Recorded information: Begin
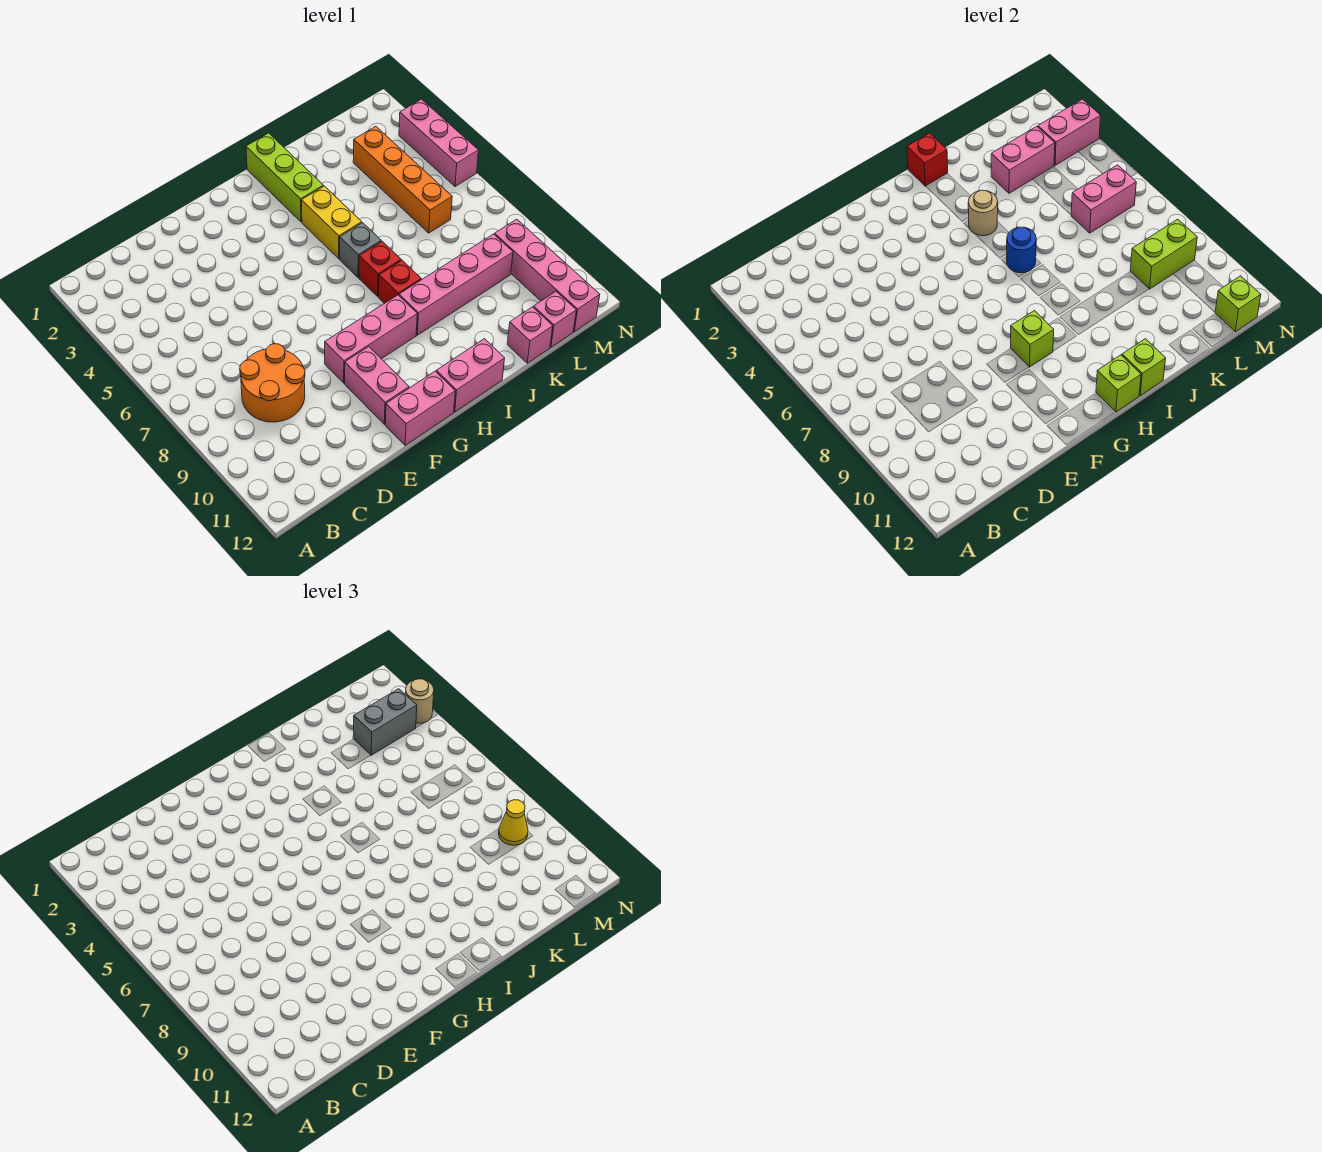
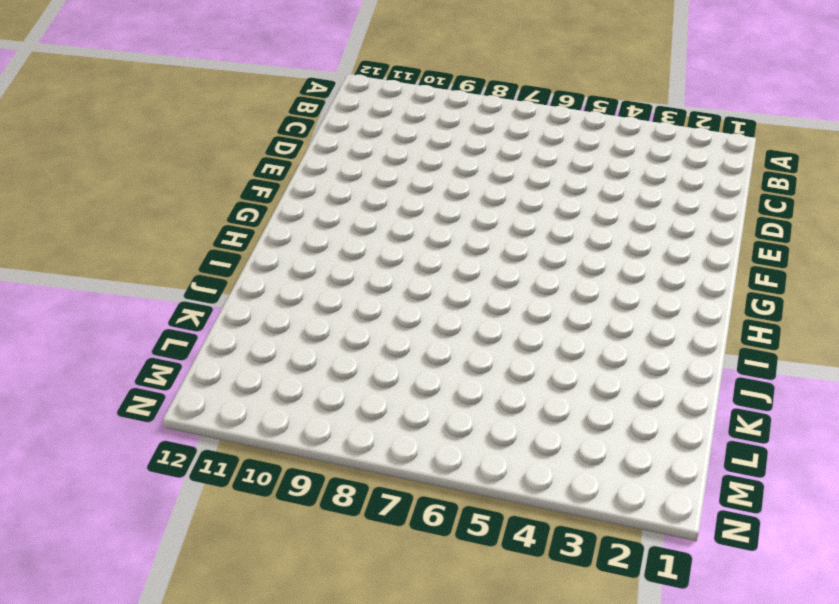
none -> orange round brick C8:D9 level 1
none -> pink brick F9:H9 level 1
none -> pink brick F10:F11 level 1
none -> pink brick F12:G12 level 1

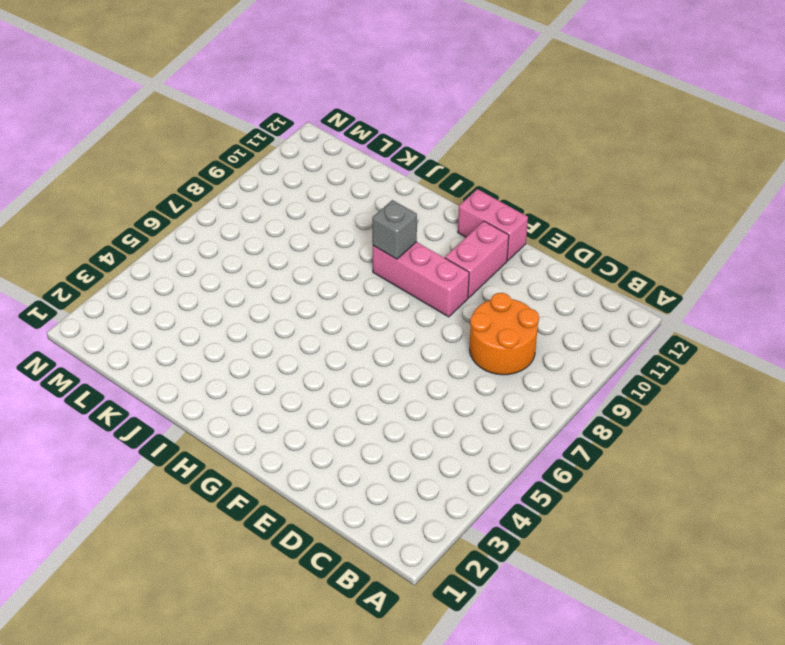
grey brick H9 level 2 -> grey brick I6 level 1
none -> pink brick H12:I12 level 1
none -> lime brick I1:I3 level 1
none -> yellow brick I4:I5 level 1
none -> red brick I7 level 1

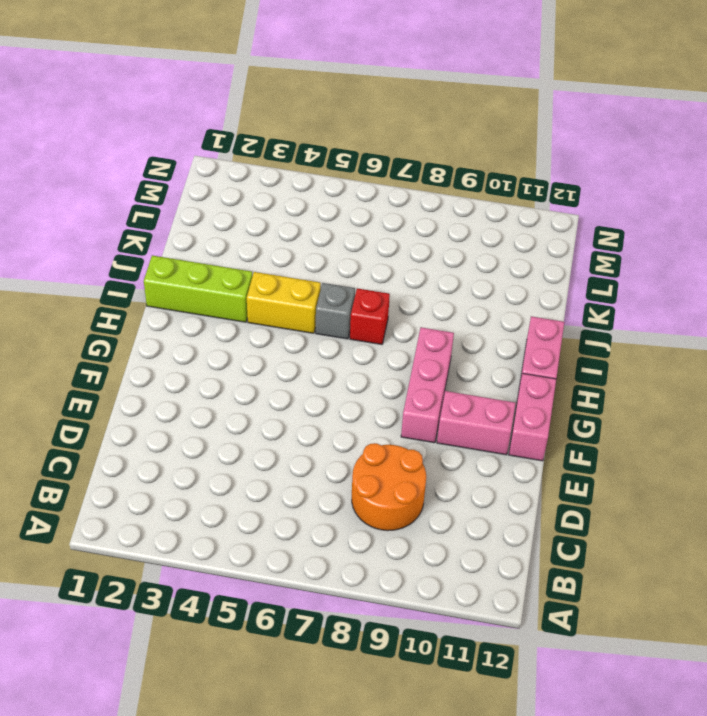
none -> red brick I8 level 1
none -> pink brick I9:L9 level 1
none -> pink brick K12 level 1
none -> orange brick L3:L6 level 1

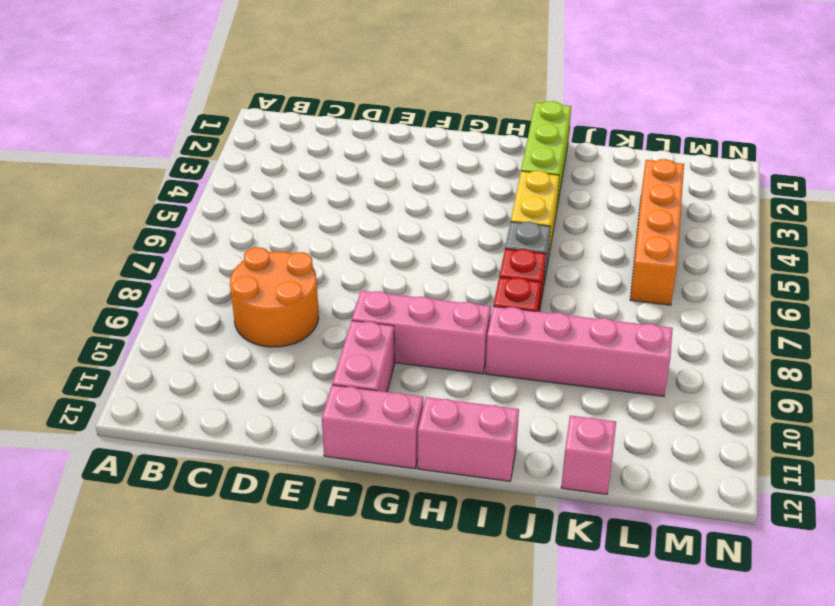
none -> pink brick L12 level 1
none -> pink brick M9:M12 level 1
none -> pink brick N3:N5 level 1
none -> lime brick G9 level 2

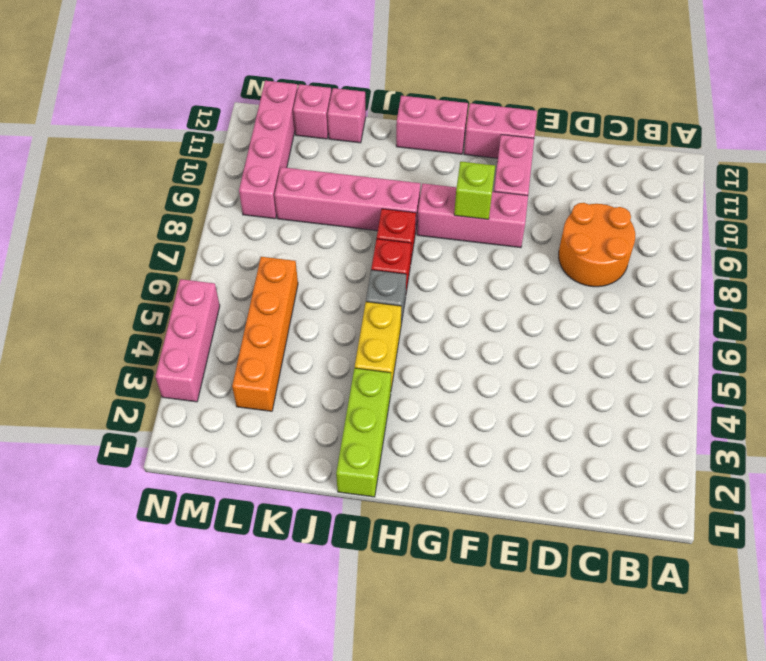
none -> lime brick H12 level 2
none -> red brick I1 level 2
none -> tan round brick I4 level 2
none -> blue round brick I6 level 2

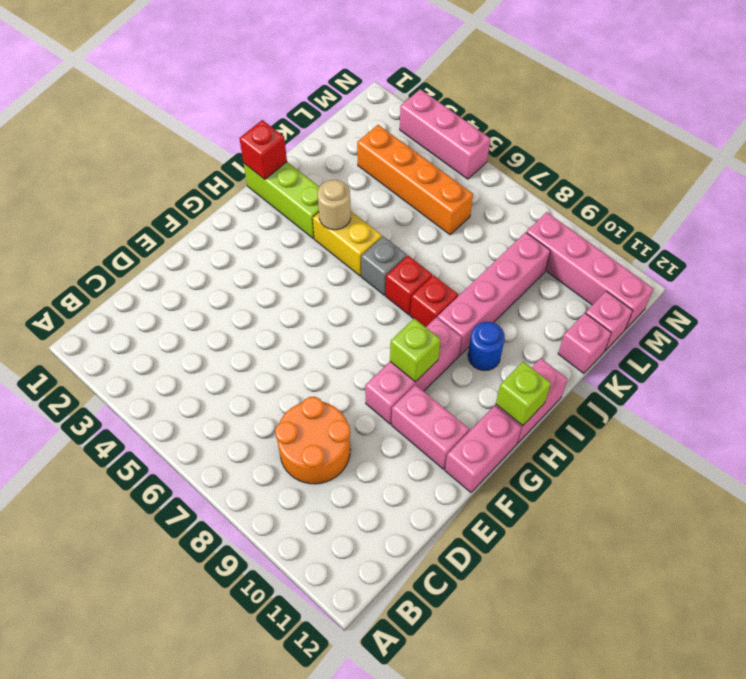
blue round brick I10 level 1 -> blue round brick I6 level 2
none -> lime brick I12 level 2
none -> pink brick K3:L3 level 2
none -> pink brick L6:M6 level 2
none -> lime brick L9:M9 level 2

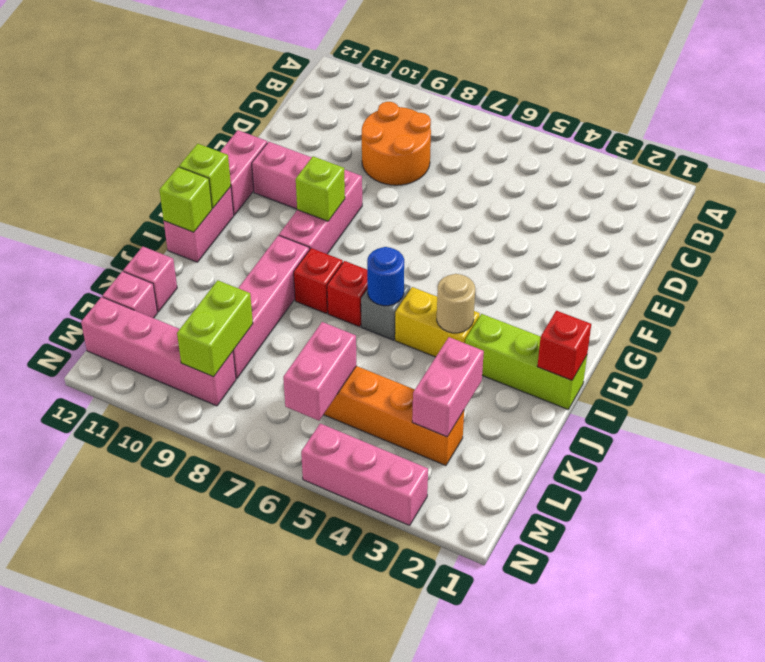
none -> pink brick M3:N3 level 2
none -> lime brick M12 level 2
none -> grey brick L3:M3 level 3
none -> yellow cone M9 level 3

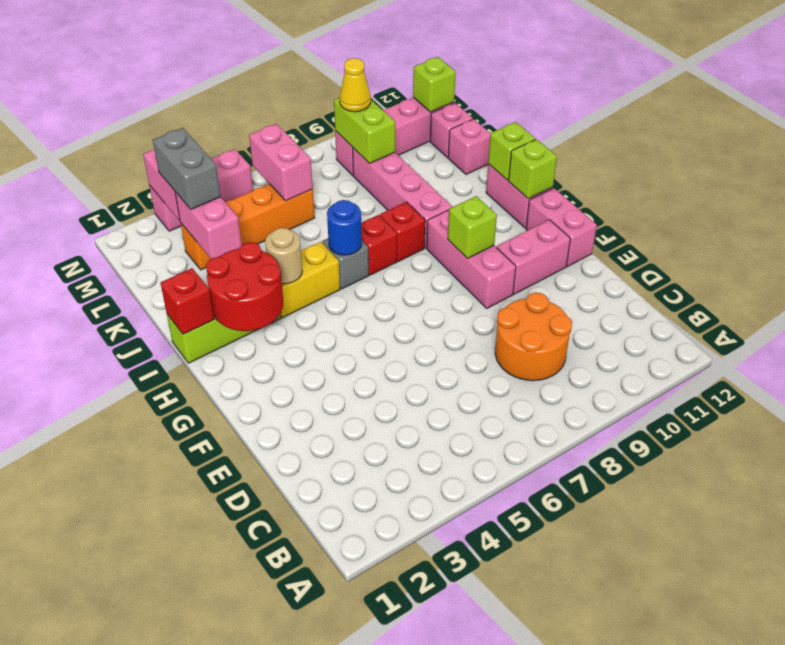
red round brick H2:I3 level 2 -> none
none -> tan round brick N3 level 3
Recorded information: End
» Task directions
Your task is to retype the lines running from the one that contains "none -> lime brick M12 level 2" through the end of the records, and nothing else. Pictures are not part of the copy.

» Answer area
none -> lime brick M12 level 2
none -> grey brick L3:M3 level 3
none -> yellow cone M9 level 3

red round brick H2:I3 level 2 -> none
none -> tan round brick N3 level 3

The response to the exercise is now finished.